===== Exercise input =====

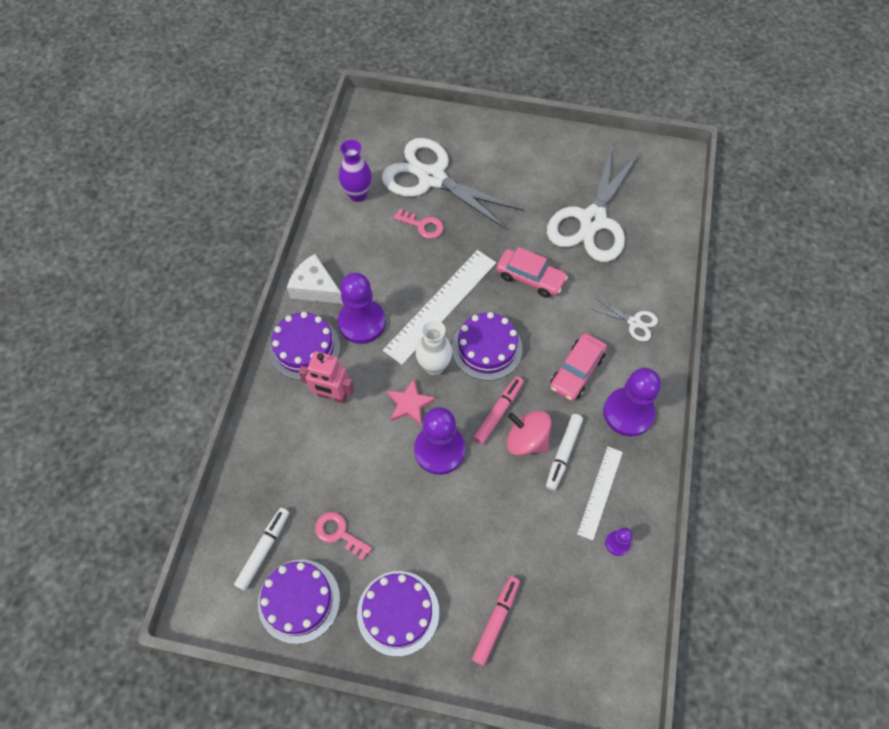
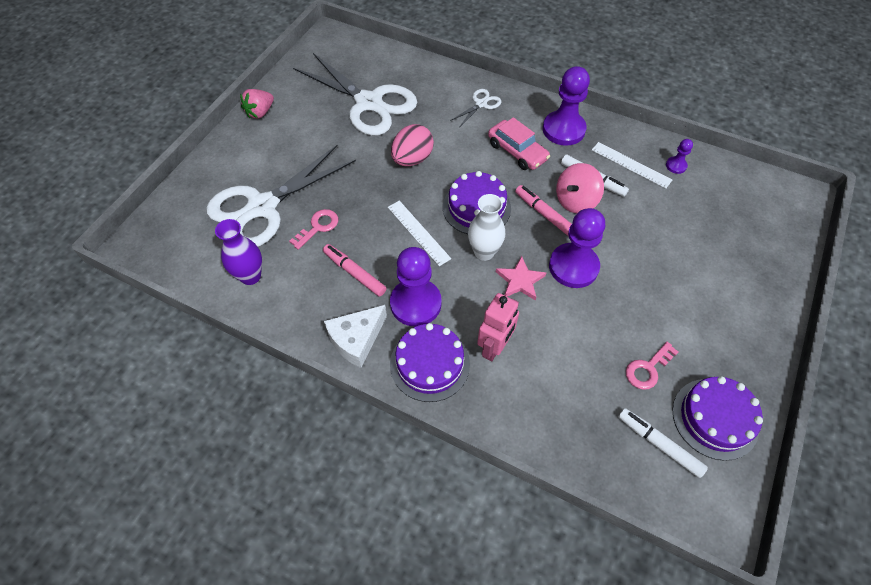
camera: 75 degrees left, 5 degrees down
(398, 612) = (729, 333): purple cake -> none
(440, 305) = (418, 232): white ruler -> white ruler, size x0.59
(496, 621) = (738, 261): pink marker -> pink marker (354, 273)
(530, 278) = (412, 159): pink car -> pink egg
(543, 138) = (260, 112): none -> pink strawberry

=====
===== Exercise input =====

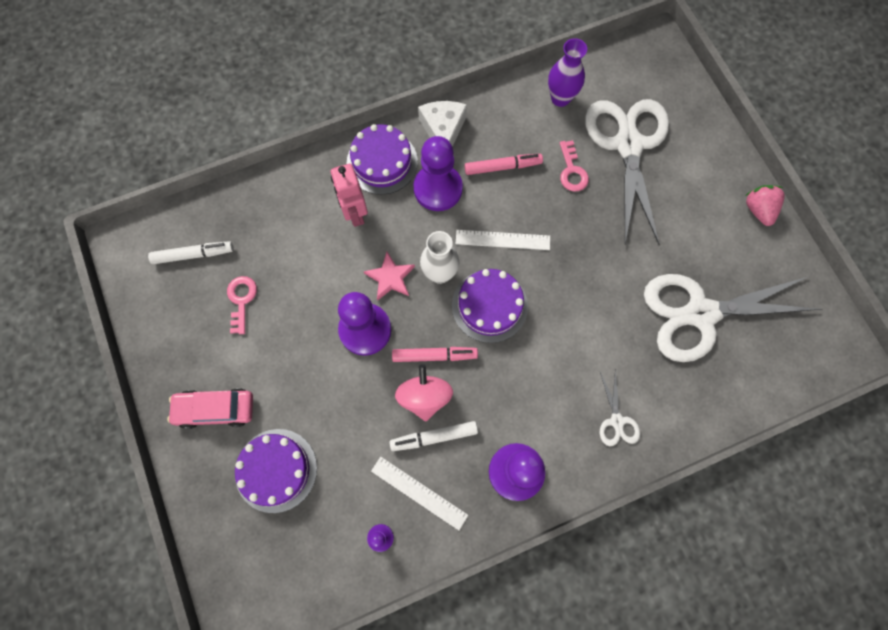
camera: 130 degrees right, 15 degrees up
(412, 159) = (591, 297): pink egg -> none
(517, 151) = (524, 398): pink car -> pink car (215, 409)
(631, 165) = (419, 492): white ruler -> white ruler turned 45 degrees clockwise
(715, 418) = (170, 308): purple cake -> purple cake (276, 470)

=====
===== Exercise input =====

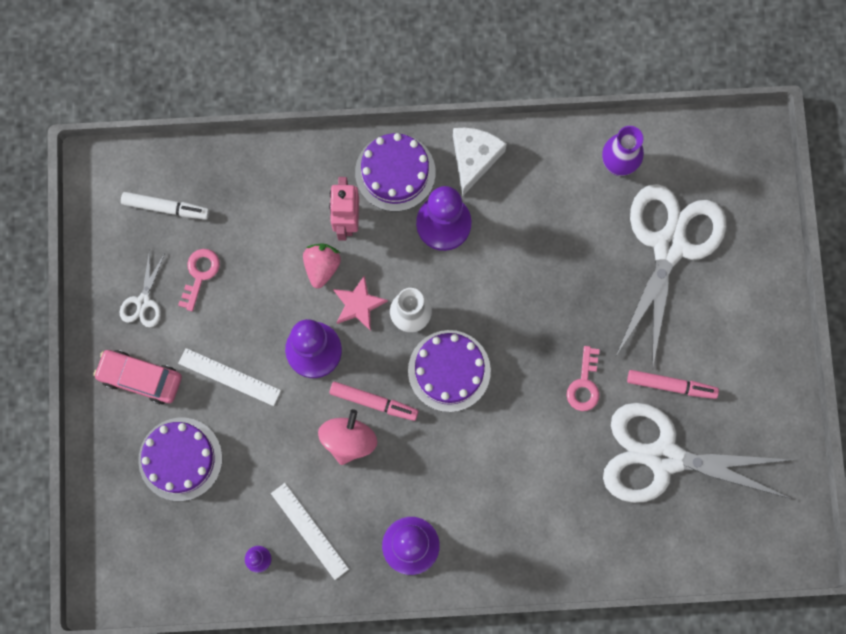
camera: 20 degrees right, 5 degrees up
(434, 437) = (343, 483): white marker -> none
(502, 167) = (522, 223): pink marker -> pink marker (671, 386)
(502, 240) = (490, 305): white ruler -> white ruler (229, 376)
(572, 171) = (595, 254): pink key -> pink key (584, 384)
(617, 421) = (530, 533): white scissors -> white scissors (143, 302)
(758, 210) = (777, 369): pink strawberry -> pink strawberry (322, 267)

=====

Your instructions – Copy all lines of the material above where the string "degrees" occurs.

Task output –
camera: 75 degrees left, 5 degrees down
camera: 130 degrees right, 15 degrees up
(631, 165) = (419, 492): white ruler -> white ruler turned 45 degrees clockwise
camera: 20 degrees right, 5 degrees up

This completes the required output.